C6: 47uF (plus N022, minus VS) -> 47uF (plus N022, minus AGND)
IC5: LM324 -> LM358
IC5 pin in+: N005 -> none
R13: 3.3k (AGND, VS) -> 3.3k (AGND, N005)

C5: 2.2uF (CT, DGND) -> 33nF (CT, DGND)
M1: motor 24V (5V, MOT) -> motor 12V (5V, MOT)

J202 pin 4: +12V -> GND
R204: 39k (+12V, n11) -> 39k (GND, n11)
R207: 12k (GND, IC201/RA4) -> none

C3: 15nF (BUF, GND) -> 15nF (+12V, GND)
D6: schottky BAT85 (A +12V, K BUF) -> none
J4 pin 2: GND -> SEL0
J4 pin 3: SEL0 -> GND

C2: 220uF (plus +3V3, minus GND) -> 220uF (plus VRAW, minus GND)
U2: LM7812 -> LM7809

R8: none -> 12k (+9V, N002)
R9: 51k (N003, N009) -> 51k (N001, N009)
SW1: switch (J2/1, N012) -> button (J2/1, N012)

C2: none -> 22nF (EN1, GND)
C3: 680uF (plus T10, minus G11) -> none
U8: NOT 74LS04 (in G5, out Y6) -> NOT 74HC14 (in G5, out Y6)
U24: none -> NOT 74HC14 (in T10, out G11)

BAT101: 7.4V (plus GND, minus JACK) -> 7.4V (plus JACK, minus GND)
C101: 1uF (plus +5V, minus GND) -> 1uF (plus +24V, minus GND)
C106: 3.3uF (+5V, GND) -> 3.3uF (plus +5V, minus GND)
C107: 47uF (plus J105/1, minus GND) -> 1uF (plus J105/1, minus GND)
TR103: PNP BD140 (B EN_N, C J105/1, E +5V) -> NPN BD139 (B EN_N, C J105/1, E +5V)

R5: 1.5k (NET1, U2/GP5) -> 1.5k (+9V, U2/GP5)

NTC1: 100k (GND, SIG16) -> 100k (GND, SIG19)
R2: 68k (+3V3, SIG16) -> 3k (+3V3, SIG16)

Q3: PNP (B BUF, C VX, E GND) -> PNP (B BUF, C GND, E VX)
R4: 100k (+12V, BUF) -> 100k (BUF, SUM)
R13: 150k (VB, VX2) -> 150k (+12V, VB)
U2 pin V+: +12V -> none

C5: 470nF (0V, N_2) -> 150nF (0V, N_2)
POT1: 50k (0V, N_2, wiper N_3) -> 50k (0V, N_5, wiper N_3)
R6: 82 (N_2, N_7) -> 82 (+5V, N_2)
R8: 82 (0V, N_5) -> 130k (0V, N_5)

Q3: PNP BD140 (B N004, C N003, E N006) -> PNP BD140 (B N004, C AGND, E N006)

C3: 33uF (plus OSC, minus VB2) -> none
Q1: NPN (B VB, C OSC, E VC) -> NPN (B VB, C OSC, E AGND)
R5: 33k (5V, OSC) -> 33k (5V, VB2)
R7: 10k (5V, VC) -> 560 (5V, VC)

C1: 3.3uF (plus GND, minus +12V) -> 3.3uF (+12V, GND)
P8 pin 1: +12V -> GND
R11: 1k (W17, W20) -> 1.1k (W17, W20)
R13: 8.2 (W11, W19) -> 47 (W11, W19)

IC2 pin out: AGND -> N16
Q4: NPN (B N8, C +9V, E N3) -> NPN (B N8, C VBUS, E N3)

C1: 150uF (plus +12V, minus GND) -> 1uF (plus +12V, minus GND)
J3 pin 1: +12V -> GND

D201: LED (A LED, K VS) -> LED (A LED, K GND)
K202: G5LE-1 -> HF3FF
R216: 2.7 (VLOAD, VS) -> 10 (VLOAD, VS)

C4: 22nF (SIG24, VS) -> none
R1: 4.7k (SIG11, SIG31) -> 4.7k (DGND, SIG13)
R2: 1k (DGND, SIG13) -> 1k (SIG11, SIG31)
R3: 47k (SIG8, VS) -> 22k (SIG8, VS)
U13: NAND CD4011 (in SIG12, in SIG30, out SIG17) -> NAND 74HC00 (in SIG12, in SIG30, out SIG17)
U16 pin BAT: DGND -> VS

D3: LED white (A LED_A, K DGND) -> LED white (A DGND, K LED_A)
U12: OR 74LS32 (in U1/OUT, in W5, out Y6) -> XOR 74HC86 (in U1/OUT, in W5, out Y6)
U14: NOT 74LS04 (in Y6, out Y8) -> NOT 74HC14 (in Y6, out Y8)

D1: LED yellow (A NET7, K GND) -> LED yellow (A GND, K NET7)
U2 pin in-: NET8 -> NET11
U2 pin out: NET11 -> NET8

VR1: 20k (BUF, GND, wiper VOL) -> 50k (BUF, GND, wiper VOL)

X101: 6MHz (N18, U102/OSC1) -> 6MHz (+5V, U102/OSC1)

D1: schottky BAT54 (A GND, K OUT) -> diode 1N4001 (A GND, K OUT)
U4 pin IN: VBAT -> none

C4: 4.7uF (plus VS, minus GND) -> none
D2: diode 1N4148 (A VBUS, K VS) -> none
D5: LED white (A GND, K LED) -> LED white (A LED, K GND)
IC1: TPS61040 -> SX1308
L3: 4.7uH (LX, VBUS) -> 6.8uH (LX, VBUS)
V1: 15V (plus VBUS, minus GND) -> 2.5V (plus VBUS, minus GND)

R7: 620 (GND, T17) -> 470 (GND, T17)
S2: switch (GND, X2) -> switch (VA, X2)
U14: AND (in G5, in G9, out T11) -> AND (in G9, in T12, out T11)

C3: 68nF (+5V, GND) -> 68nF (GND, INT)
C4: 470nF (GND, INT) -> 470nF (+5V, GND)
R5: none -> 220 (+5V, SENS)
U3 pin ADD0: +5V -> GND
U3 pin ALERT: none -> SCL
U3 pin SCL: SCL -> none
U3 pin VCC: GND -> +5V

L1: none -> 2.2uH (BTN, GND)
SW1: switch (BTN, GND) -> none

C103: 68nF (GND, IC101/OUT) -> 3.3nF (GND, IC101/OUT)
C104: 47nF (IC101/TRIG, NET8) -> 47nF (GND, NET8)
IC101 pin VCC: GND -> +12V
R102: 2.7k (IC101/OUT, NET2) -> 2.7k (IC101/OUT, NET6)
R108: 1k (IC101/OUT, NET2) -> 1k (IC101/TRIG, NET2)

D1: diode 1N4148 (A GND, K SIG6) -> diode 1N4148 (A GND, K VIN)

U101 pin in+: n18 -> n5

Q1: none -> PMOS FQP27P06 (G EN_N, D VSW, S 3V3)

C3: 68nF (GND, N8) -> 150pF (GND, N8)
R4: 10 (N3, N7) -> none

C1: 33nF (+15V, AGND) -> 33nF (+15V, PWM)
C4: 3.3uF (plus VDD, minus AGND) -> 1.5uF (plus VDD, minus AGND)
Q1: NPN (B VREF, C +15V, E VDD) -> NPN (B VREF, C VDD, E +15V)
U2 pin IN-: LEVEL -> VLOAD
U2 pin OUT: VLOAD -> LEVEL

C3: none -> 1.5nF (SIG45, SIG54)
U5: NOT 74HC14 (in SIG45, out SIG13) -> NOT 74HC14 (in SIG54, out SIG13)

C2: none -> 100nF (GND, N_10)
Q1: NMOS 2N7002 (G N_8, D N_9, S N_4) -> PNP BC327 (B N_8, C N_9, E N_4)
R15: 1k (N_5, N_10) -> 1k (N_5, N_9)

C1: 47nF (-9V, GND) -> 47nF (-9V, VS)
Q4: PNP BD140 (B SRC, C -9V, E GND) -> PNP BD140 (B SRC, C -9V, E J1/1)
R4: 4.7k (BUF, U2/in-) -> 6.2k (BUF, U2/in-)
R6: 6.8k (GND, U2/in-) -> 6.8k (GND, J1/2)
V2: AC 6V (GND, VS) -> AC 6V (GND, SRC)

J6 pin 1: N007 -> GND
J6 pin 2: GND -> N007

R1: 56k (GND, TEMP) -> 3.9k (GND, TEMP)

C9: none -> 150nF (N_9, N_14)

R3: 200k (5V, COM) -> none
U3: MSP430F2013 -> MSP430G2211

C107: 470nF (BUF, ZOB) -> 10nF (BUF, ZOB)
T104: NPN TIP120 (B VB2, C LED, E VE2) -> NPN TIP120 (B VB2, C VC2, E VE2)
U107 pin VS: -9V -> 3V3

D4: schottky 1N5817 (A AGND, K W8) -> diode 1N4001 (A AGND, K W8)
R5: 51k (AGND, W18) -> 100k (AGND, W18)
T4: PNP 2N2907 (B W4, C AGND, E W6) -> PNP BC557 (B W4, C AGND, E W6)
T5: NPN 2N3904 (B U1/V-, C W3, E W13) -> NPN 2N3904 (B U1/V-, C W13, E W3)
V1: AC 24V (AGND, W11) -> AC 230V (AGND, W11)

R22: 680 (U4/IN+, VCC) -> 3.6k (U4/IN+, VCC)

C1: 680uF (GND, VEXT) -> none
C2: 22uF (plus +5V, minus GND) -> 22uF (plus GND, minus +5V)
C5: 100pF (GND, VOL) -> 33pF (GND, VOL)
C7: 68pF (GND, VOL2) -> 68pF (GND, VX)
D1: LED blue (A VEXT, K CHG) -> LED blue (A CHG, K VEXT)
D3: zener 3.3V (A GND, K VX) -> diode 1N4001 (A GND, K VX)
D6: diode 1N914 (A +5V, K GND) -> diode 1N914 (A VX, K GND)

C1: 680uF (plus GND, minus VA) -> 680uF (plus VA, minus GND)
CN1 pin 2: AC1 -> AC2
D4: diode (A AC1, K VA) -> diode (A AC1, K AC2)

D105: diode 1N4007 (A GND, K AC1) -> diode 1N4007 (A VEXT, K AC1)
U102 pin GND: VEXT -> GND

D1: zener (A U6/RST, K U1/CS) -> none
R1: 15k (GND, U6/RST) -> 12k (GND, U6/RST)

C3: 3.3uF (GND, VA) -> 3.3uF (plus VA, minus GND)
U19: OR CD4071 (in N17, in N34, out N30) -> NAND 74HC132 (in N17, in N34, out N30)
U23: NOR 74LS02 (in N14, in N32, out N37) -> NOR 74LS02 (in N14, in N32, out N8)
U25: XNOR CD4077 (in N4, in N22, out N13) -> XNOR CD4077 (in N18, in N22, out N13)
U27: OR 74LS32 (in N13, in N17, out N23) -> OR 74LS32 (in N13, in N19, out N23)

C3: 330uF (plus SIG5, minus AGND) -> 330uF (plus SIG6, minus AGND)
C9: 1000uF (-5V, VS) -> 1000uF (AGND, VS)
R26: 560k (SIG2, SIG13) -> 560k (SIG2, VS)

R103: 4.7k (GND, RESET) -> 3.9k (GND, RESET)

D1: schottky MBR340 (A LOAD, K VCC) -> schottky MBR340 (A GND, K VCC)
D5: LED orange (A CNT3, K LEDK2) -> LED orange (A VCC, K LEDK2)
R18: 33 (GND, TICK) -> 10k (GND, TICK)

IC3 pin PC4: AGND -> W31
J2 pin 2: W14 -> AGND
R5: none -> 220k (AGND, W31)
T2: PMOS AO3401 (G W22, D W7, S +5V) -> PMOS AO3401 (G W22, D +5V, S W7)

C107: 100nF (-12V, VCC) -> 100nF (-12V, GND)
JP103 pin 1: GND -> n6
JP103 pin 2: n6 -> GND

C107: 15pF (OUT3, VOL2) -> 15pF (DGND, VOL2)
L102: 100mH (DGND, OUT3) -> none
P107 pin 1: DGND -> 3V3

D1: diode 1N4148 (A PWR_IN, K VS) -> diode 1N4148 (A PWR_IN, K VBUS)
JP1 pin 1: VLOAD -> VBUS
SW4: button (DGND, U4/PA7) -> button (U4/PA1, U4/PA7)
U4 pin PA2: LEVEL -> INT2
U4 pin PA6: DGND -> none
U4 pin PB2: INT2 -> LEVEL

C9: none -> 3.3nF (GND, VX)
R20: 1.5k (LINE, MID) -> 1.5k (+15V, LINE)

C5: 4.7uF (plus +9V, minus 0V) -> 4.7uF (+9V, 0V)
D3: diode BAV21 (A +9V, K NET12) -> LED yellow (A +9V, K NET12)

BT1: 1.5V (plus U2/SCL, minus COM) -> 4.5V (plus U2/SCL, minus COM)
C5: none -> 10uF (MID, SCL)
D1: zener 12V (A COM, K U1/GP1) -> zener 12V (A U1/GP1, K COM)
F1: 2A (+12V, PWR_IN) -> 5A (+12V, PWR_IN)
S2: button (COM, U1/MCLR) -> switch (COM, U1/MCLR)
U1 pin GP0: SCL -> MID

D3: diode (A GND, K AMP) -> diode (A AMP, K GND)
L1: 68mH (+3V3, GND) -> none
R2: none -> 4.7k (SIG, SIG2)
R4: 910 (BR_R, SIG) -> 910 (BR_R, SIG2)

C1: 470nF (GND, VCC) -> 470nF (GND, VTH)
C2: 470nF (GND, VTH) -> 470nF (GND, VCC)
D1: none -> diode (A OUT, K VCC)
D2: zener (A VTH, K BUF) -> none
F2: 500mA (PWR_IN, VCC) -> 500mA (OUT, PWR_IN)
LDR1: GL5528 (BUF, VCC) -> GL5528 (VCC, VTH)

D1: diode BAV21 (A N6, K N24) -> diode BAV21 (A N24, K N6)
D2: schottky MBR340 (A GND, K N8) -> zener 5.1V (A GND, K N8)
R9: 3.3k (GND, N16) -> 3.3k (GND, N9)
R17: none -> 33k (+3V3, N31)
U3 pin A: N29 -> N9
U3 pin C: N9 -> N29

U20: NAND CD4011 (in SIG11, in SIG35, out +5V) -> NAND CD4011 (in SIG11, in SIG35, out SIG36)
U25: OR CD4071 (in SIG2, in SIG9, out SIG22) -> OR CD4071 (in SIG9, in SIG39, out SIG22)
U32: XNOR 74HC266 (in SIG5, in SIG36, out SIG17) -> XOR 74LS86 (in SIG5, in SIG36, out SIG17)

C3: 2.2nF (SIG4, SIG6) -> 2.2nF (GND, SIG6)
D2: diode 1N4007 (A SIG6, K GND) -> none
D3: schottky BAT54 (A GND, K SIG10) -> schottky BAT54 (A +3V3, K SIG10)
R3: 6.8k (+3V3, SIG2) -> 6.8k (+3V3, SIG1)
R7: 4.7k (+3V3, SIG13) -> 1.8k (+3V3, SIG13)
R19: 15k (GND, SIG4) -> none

__Task statement__.
Throughout the material above, find every line holding "button" and copy it.

__Result of the exercise__.
SW1: switch (J2/1, N012) -> button (J2/1, N012)
SW4: button (DGND, U4/PA7) -> button (U4/PA1, U4/PA7)
S2: button (COM, U1/MCLR) -> switch (COM, U1/MCLR)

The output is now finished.